◆ WORK TO DO ◆
State how many of the lines below contain the string "kern", giving only the number.

++++++++++

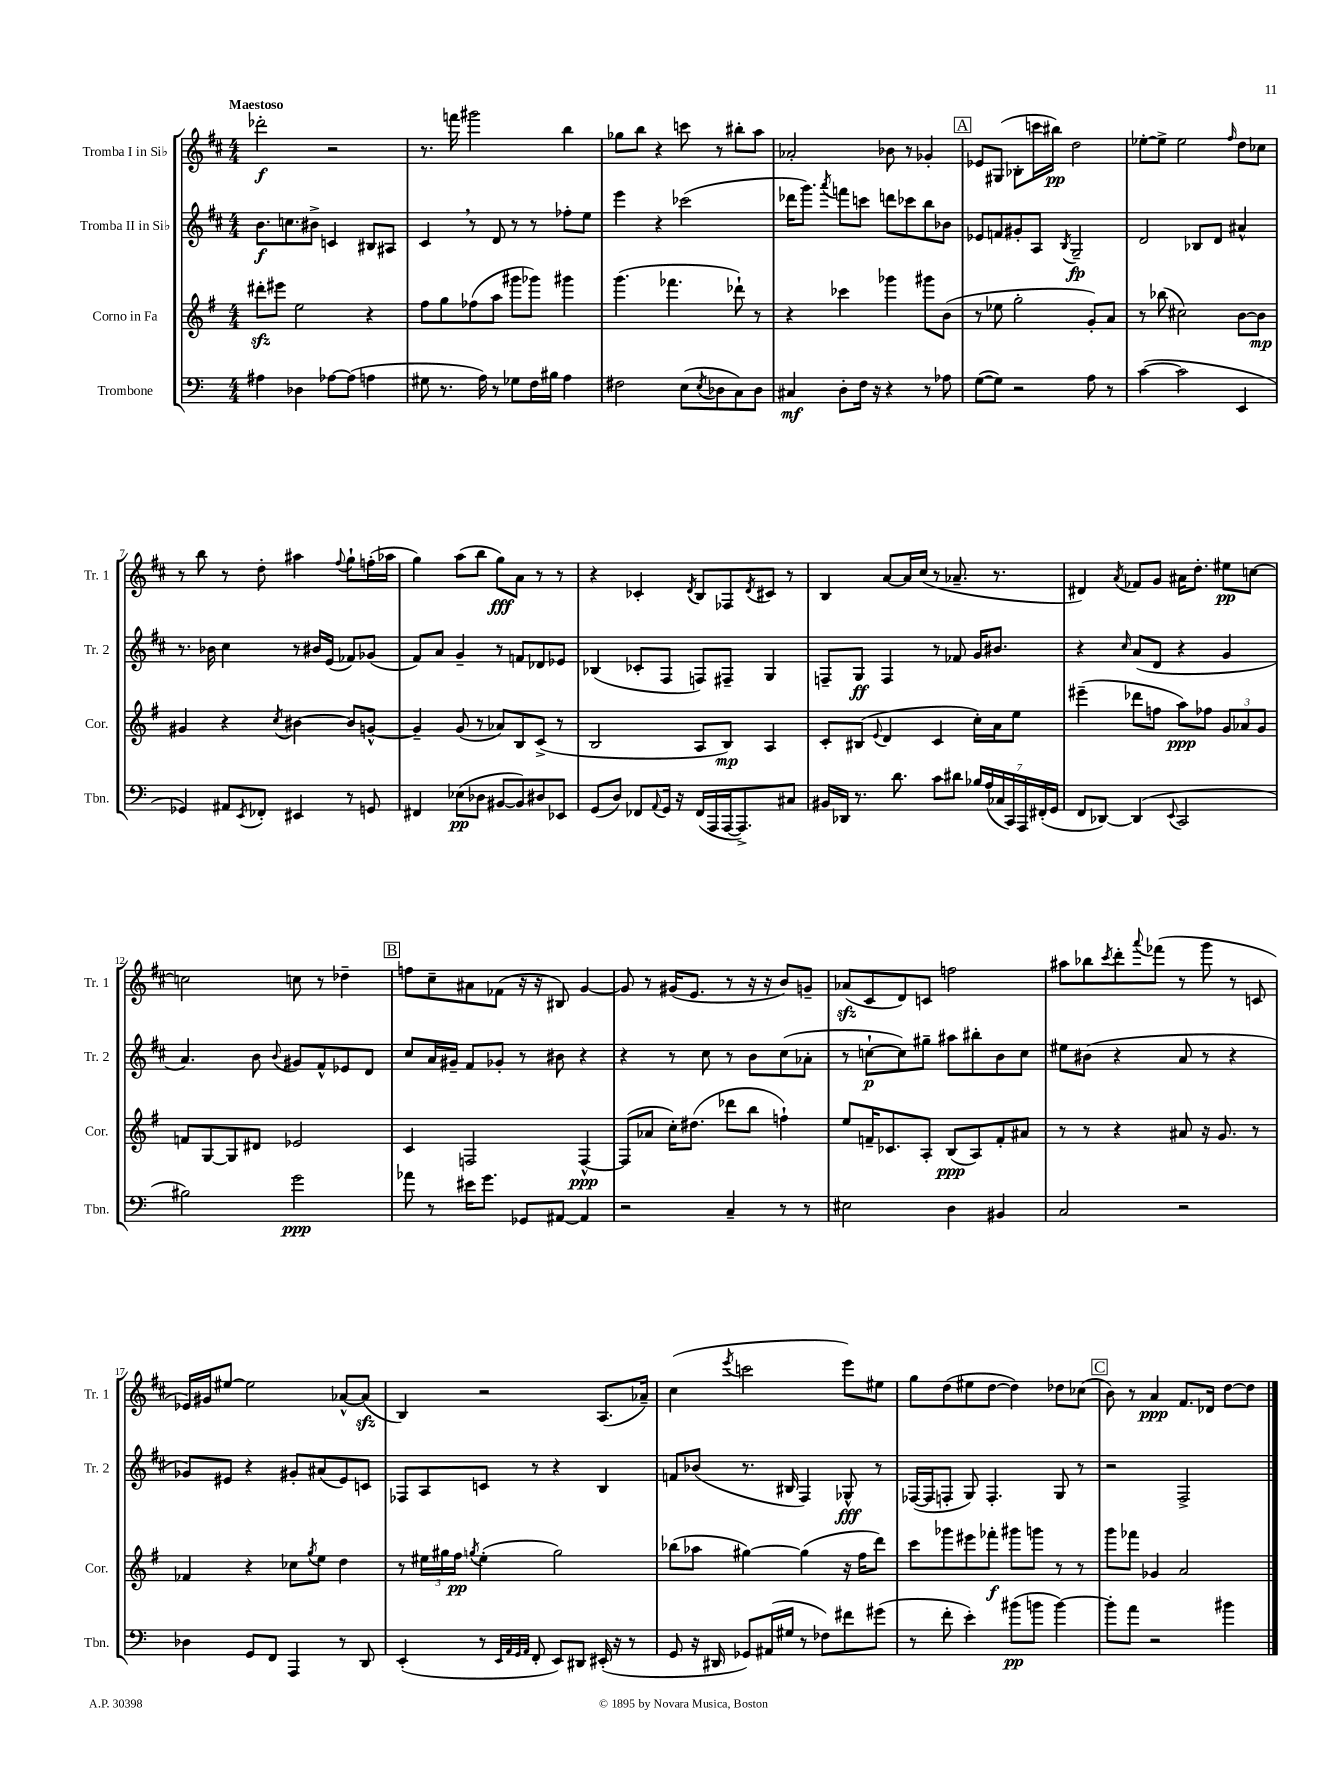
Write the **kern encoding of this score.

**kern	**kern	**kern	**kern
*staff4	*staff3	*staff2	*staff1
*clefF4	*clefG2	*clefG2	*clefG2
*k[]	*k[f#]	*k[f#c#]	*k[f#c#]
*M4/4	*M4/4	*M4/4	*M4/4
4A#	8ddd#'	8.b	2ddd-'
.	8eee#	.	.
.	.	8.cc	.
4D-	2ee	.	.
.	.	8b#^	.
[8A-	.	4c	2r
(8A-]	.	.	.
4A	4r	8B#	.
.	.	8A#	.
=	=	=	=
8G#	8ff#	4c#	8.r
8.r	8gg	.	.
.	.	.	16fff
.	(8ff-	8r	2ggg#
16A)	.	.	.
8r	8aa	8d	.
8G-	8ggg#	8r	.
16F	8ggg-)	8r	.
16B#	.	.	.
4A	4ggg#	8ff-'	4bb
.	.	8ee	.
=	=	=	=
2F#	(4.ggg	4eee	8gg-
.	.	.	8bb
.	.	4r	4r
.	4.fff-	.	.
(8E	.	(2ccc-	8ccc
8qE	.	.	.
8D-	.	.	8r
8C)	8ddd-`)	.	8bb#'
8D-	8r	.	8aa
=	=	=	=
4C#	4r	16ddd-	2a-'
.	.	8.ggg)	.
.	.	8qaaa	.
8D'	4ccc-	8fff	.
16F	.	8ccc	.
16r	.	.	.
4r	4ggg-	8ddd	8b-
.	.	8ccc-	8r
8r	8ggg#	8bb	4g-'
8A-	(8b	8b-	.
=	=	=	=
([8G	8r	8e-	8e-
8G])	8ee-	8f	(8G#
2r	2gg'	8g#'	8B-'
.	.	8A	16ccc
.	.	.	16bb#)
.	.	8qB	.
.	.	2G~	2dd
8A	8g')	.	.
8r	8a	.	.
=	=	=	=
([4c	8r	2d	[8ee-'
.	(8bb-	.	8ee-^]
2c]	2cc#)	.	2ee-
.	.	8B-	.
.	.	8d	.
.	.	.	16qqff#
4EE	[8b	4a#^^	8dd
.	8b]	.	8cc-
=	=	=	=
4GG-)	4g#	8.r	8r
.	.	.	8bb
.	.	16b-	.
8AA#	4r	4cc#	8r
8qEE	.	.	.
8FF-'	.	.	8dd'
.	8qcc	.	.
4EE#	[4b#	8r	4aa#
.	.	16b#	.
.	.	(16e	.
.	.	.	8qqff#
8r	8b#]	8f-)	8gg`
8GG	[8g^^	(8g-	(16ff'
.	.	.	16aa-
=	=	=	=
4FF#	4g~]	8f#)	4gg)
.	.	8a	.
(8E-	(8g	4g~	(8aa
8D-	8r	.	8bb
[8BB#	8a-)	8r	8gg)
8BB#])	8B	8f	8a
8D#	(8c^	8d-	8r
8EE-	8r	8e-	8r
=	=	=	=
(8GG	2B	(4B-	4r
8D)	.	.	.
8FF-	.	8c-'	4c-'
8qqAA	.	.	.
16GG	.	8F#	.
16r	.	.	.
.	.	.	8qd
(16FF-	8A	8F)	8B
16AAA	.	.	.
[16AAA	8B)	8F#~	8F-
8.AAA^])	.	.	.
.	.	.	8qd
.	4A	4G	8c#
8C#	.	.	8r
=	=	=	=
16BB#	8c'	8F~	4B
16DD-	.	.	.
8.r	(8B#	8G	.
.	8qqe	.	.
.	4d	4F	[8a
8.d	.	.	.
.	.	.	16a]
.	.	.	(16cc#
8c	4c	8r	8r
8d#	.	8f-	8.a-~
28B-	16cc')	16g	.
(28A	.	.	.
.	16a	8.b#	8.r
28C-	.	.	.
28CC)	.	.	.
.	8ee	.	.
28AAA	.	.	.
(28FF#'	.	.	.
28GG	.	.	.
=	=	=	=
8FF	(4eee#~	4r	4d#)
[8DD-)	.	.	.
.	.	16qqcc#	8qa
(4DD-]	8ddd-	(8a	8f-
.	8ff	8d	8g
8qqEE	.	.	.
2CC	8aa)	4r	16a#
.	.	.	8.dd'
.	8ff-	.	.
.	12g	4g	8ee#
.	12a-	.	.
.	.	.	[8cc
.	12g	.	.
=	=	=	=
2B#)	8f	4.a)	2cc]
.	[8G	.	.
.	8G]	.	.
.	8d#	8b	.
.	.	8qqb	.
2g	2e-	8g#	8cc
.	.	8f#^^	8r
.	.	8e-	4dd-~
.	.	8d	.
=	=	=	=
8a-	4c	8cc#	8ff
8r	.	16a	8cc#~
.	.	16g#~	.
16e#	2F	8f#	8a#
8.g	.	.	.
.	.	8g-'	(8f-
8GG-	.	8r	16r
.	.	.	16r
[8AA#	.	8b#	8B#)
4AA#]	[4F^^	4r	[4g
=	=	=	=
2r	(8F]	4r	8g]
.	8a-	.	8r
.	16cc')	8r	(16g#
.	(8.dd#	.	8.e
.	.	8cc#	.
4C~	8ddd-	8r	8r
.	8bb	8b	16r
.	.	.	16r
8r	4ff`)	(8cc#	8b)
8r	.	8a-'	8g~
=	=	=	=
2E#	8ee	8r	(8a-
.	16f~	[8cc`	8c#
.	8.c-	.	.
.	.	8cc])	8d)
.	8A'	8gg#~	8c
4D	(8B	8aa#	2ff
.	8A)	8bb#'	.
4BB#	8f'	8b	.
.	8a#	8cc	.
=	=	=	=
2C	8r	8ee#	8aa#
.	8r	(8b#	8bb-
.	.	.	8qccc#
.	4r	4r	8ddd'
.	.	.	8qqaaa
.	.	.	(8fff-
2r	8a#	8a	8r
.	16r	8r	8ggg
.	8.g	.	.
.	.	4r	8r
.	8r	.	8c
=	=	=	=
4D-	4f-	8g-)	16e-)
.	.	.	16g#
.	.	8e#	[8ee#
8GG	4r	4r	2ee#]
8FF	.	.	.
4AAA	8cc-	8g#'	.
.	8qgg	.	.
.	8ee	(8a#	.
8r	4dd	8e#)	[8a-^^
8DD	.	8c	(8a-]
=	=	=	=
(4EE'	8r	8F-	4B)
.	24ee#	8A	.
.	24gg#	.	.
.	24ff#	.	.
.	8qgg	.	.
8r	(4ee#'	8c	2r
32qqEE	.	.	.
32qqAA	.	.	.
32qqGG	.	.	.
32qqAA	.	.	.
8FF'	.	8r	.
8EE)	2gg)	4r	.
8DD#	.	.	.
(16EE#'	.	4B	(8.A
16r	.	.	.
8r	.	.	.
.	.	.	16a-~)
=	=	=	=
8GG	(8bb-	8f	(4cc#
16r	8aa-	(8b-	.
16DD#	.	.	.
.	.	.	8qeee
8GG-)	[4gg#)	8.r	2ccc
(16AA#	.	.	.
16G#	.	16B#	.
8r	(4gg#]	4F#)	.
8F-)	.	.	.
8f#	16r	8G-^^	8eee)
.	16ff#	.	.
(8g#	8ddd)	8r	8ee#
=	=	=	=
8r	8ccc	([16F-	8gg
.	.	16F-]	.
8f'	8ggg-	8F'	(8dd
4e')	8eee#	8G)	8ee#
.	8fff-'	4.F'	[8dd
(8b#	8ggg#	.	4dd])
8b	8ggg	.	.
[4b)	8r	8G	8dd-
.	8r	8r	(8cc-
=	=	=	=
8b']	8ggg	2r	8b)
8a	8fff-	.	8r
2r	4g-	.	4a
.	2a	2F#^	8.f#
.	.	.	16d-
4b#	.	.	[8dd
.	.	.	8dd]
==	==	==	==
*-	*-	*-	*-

++++++++++

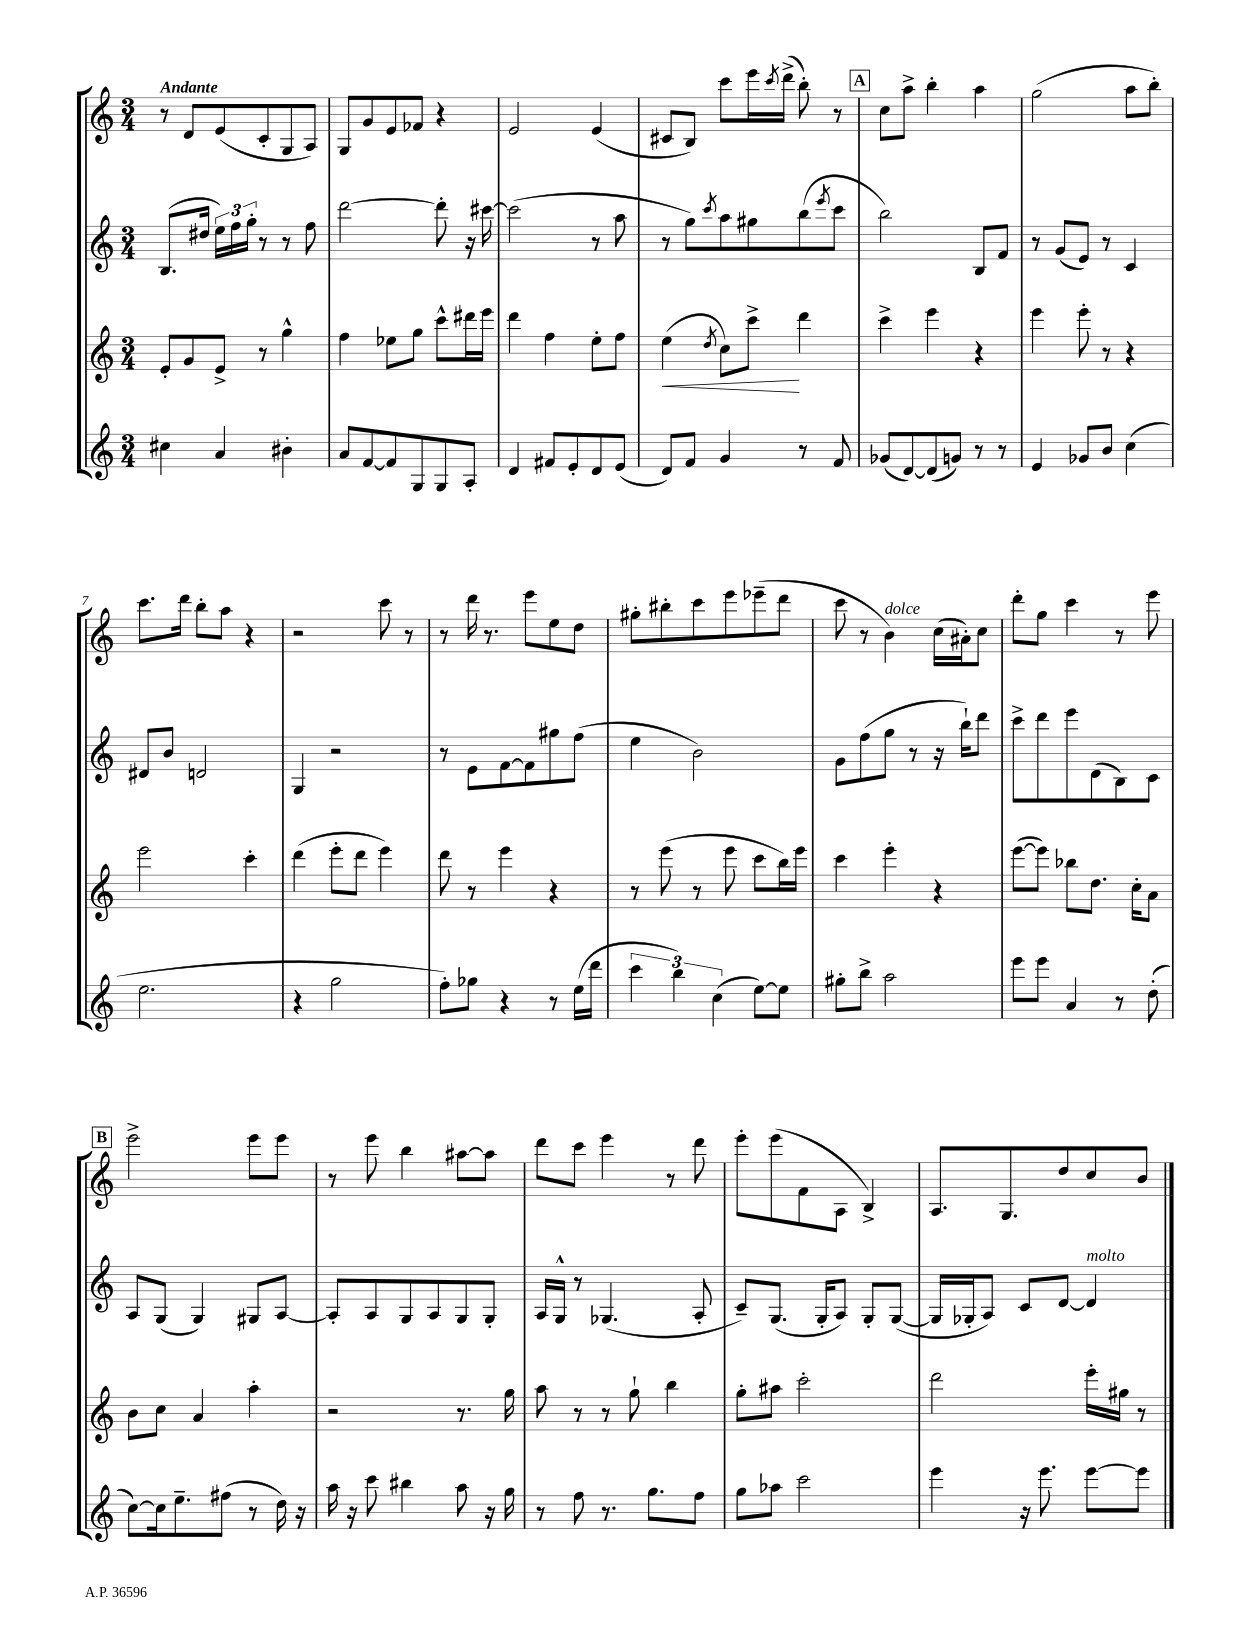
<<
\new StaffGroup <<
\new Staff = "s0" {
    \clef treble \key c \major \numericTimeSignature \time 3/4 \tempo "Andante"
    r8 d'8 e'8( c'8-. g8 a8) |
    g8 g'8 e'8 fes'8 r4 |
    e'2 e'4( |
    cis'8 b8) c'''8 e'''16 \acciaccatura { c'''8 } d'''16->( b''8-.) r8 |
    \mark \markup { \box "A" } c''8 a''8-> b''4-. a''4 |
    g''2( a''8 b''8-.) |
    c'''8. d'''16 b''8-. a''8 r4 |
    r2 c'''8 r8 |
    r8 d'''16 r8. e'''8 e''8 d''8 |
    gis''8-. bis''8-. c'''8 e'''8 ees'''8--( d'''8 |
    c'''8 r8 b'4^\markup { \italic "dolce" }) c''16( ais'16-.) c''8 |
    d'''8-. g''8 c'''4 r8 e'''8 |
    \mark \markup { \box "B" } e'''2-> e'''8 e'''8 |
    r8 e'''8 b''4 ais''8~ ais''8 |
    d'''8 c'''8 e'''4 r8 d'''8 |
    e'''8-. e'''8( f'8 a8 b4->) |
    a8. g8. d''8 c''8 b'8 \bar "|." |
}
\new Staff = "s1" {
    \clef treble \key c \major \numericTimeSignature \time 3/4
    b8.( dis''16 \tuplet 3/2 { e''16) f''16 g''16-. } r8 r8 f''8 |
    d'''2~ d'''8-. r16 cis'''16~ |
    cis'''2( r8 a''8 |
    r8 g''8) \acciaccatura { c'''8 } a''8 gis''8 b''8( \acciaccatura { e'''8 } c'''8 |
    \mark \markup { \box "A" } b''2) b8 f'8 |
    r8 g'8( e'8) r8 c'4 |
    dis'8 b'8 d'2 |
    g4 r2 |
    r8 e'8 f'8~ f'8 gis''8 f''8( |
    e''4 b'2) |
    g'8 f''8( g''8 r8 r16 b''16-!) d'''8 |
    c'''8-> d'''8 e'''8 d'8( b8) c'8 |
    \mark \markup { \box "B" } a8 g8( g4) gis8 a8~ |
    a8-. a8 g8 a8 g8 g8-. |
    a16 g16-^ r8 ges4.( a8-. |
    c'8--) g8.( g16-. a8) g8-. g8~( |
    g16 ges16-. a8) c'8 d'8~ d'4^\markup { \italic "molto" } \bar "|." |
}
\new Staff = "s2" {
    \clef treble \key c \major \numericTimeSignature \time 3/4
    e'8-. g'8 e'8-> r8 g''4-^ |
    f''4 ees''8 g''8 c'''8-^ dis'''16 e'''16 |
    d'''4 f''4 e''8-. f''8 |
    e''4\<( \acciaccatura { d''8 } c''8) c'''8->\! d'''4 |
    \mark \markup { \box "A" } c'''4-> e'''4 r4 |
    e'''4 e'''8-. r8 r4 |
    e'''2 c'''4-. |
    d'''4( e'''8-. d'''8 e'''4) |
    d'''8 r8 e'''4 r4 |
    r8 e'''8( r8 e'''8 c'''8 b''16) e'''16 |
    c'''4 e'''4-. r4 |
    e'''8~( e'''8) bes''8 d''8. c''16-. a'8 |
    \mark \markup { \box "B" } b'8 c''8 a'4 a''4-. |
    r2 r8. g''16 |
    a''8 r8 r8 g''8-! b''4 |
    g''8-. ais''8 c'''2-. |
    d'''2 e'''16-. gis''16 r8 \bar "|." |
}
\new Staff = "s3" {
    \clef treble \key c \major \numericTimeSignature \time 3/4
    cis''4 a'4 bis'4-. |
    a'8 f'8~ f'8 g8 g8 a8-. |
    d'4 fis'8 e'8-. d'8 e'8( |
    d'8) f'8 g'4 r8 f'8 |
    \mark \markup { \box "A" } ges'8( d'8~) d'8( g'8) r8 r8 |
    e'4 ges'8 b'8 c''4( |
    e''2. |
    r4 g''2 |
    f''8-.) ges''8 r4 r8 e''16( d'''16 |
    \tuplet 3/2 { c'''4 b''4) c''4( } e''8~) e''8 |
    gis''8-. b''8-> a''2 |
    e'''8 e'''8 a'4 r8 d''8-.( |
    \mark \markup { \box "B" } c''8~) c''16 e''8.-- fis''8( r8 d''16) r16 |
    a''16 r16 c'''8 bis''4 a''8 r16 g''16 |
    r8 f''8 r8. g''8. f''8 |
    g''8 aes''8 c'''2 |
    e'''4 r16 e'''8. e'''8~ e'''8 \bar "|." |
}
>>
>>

++++++++++

◆ FULL ANSWER ◆
2